What is needed is an exact copy of the lines from the one containing "Click on each" through the last line of the records, with no pictures.

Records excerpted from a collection
- - - - -

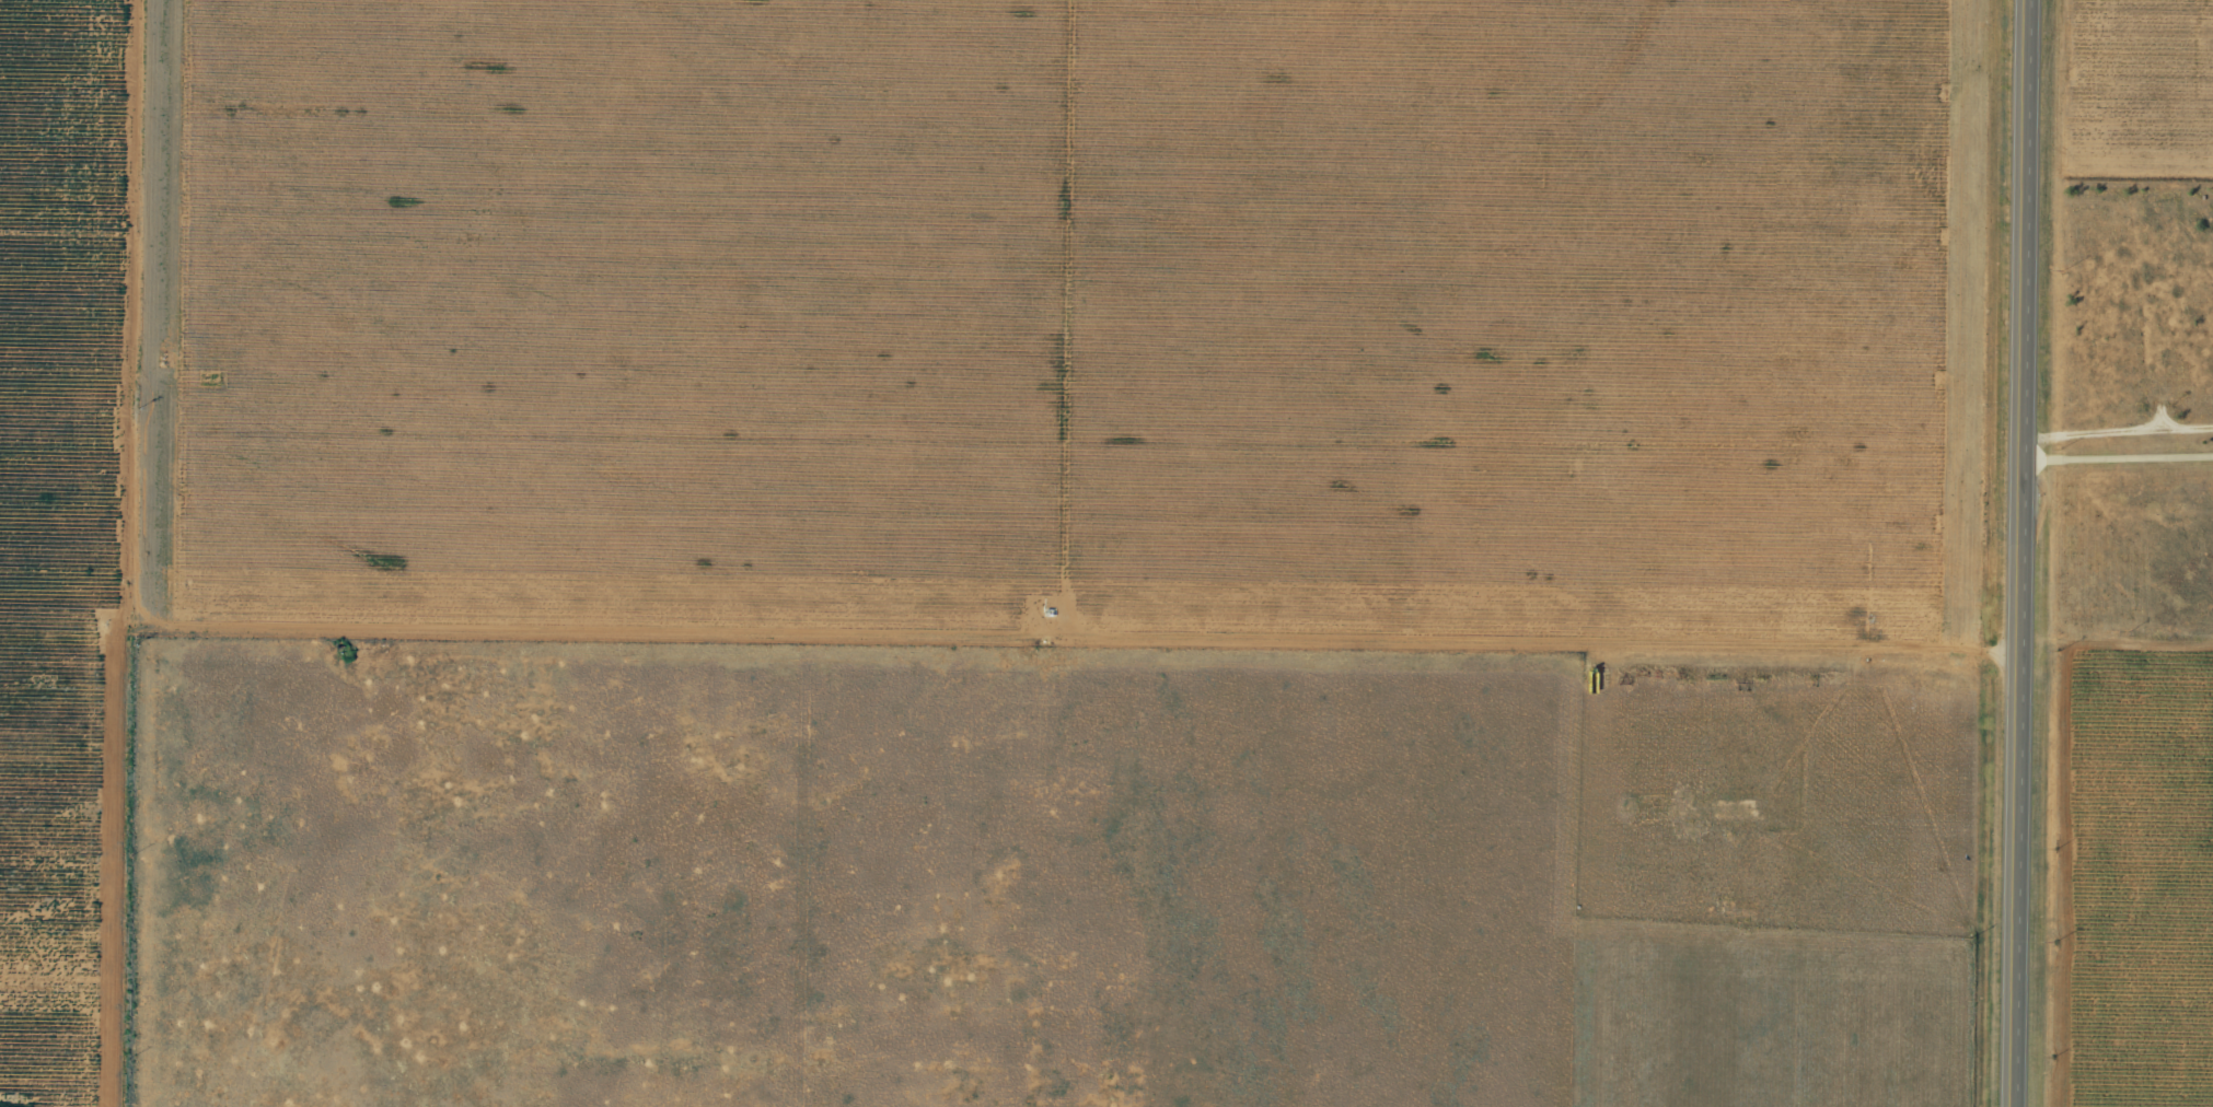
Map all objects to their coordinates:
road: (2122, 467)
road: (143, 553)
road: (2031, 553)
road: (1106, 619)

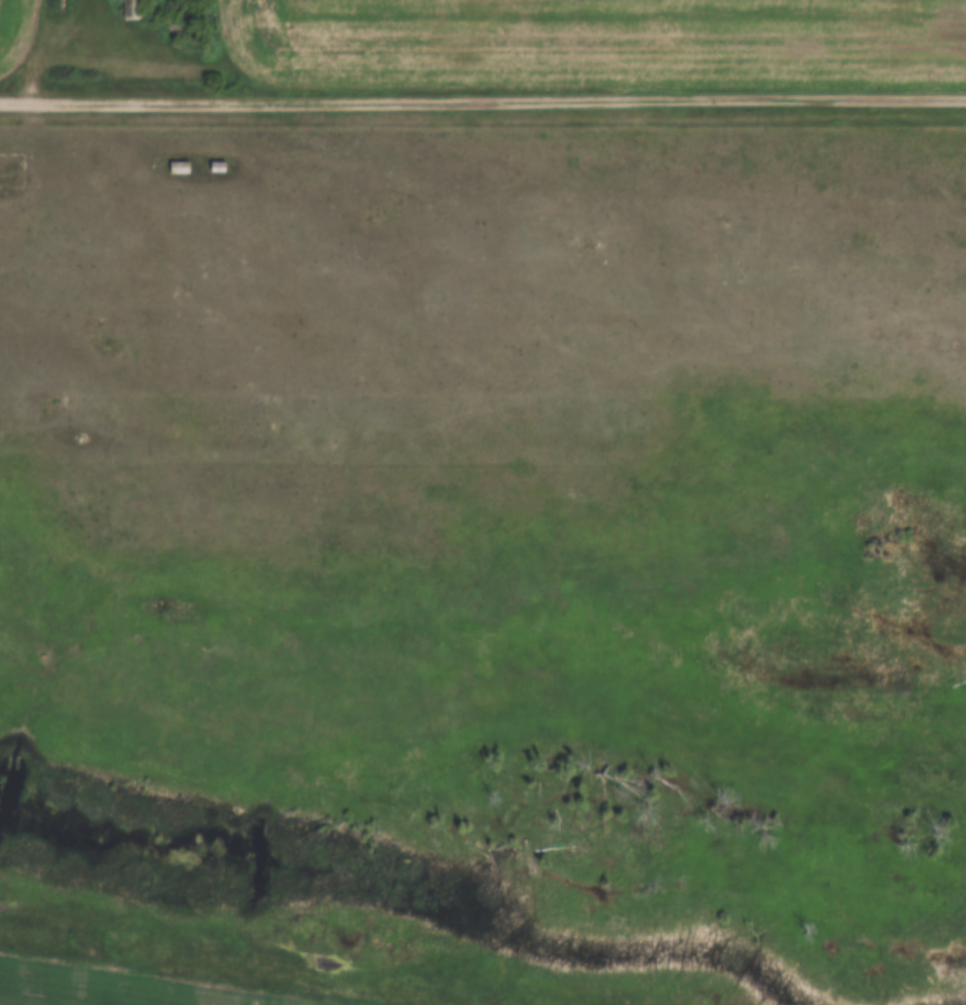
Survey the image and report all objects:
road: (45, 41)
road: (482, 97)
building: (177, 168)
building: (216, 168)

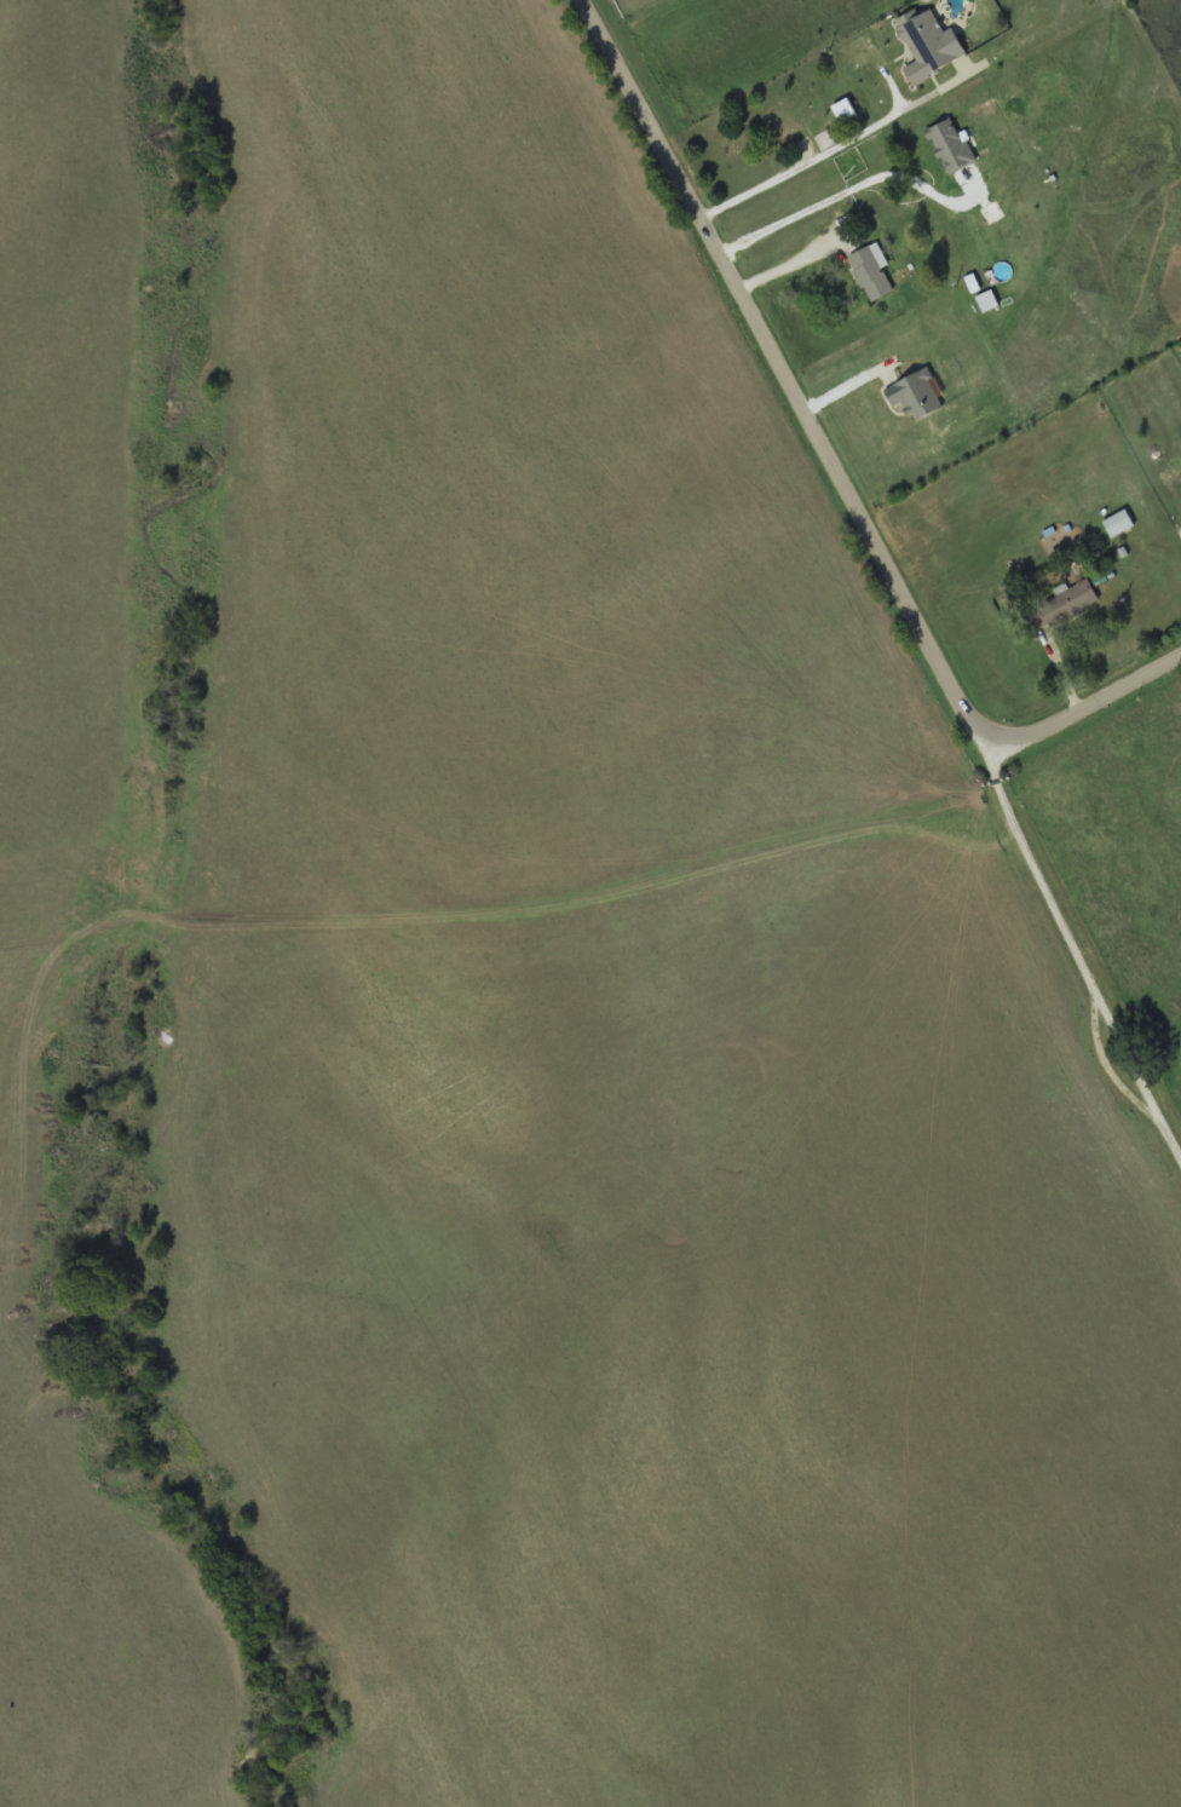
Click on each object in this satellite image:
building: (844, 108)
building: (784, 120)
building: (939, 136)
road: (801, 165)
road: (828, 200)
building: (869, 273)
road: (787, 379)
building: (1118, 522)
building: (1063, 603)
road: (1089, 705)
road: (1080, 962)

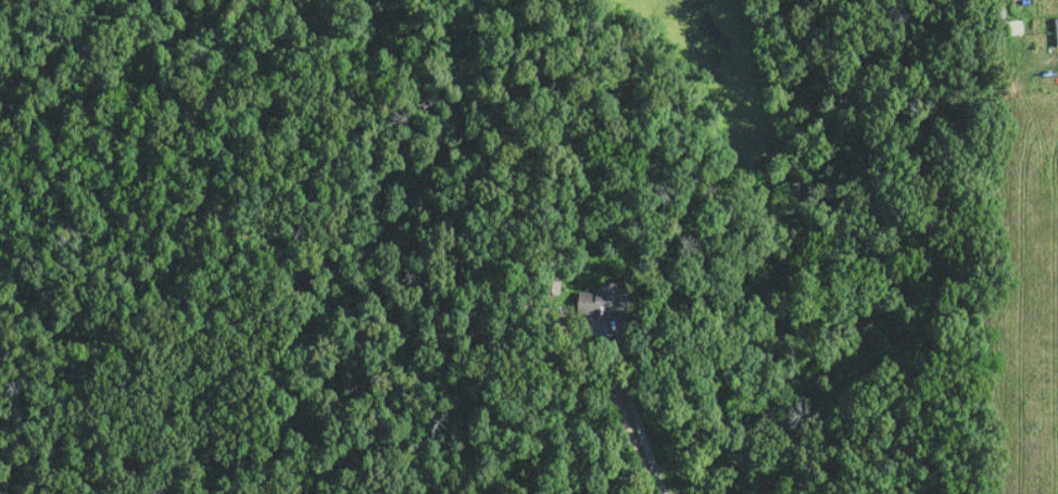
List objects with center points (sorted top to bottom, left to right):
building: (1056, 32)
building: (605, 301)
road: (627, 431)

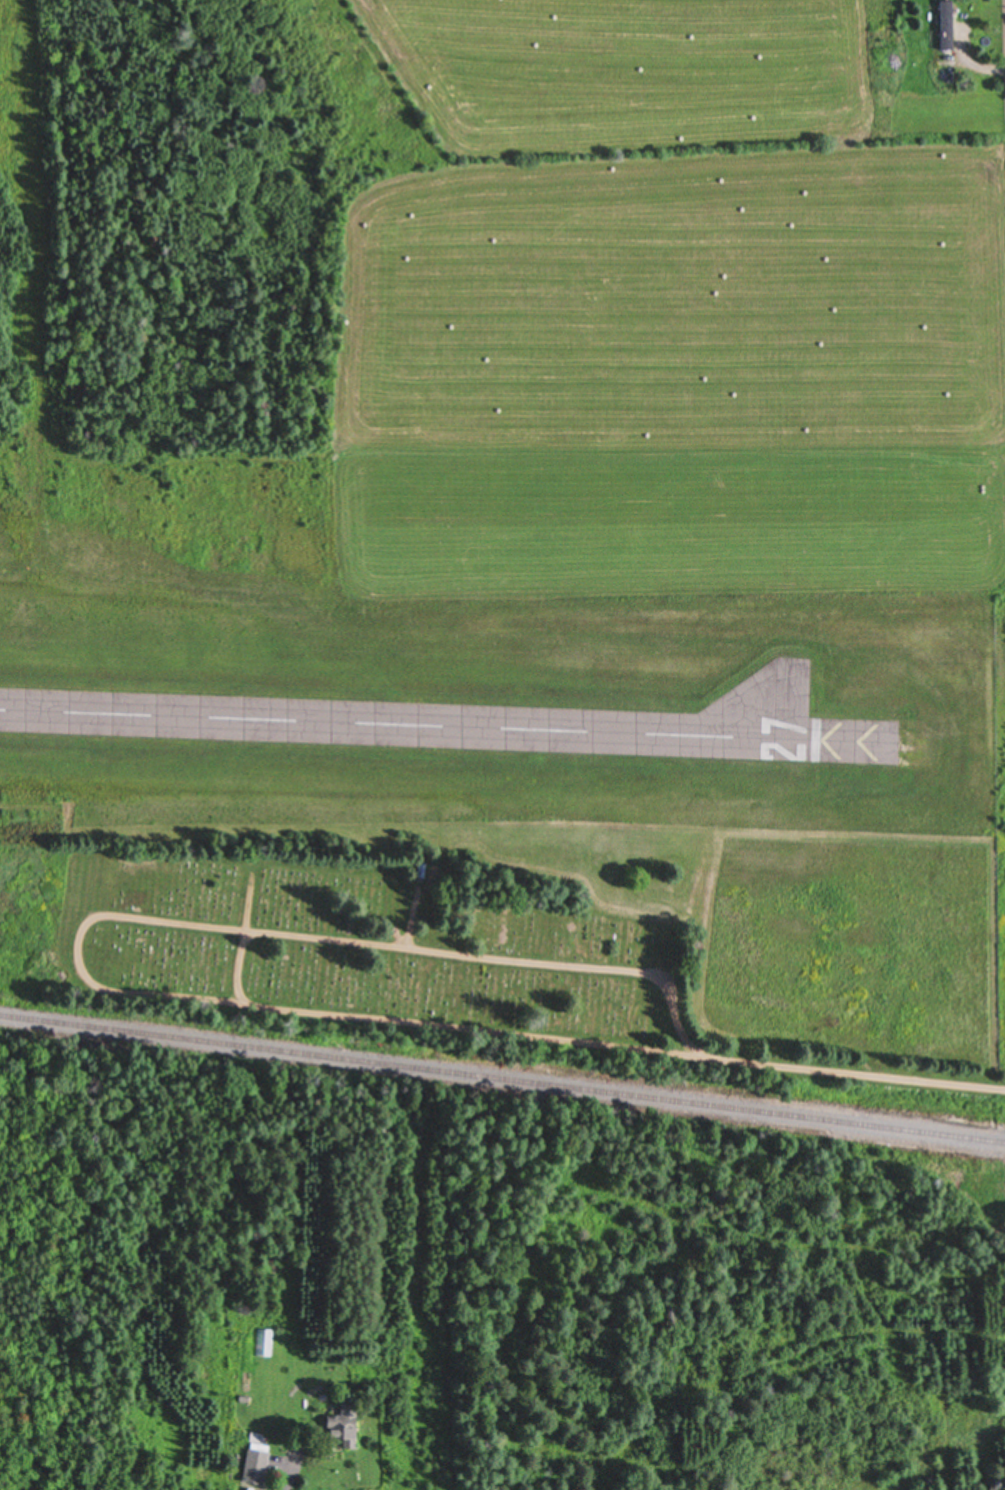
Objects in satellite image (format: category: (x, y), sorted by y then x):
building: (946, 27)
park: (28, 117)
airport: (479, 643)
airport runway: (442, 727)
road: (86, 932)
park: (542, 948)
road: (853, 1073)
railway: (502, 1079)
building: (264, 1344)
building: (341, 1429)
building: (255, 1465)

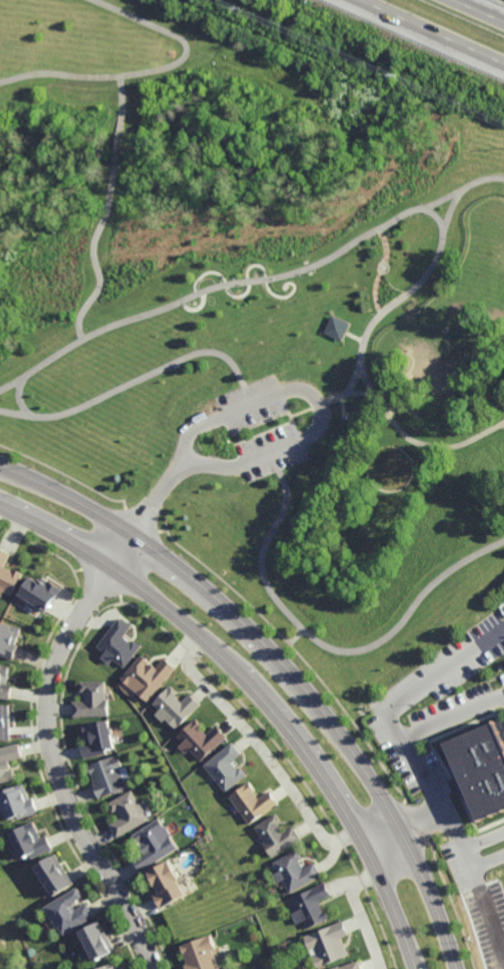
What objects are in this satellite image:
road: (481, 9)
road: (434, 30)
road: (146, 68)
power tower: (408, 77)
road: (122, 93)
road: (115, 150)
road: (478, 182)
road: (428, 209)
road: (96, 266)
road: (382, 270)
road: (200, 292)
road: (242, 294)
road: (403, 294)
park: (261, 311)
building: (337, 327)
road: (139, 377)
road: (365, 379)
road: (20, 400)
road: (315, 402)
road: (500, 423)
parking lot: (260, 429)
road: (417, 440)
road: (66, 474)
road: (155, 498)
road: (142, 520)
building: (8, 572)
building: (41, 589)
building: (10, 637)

- - - - -

= Solution to this task =
Click on each object in this satellite image:
building: (844, 108)
building: (784, 120)
building: (939, 136)
road: (801, 165)
road: (828, 200)
building: (869, 273)
road: (787, 379)
building: (1118, 522)
building: (1063, 603)
road: (1089, 705)
road: (1080, 962)

List objects with center points (sorted top to bottom, left to right):
building: (1056, 32)
building: (605, 301)
road: (627, 431)

Objects in satellite image (format: category: (x, y), sorted by y then x):
building: (946, 27)
park: (28, 117)
airport: (479, 643)
airport runway: (442, 727)
road: (86, 932)
park: (542, 948)
road: (853, 1073)
railway: (502, 1079)
building: (264, 1344)
building: (341, 1429)
building: (255, 1465)

What objects are in this satellite image:
road: (481, 9)
road: (434, 30)
road: (146, 68)
power tower: (408, 77)
road: (122, 93)
road: (115, 150)
road: (478, 182)
road: (428, 209)
road: (96, 266)
road: (382, 270)
road: (200, 292)
road: (242, 294)
road: (403, 294)
park: (261, 311)
building: (337, 327)
road: (139, 377)
road: (365, 379)
road: (20, 400)
road: (315, 402)
road: (500, 423)
parking lot: (260, 429)
road: (417, 440)
road: (66, 474)
road: (155, 498)
road: (142, 520)
building: (8, 572)
building: (41, 589)
building: (10, 637)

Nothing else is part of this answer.